# [Work required]
All that is required is the number of lines in this listing that hold "blue".

Start of Block

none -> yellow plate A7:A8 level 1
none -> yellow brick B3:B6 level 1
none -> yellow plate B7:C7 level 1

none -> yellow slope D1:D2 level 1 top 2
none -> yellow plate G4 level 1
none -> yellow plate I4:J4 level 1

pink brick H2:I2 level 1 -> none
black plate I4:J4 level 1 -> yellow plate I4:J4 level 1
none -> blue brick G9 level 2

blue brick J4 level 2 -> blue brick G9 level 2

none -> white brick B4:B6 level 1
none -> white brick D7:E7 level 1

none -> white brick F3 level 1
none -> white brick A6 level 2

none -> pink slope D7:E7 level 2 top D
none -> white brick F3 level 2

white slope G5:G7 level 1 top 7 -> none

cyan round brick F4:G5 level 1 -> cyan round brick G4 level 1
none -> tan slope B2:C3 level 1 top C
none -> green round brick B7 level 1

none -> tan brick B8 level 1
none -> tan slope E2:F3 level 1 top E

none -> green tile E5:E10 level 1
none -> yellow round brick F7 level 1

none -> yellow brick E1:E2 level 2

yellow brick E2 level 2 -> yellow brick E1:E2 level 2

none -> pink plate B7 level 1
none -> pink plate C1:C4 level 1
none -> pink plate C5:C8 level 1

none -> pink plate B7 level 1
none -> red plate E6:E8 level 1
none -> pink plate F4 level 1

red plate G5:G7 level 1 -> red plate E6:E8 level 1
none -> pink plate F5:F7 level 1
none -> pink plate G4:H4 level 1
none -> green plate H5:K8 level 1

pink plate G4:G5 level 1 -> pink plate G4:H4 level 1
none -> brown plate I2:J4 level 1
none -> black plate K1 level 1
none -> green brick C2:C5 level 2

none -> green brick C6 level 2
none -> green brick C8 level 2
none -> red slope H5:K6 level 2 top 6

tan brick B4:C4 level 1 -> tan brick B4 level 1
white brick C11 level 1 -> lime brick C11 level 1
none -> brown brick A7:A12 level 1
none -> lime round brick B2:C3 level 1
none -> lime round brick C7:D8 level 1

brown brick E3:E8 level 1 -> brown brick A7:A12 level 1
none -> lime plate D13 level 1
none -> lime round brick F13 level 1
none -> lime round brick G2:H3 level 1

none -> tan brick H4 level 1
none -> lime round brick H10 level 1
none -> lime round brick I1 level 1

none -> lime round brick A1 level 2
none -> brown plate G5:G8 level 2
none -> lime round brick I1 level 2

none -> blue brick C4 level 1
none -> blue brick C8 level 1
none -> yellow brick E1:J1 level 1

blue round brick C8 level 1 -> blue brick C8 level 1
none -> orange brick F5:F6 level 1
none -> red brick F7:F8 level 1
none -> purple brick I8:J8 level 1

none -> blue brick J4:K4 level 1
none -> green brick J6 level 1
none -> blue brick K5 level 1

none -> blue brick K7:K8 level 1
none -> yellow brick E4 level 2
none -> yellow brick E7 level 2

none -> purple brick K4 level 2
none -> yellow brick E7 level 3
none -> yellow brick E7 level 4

End of Block

# [Response to this exercise]
8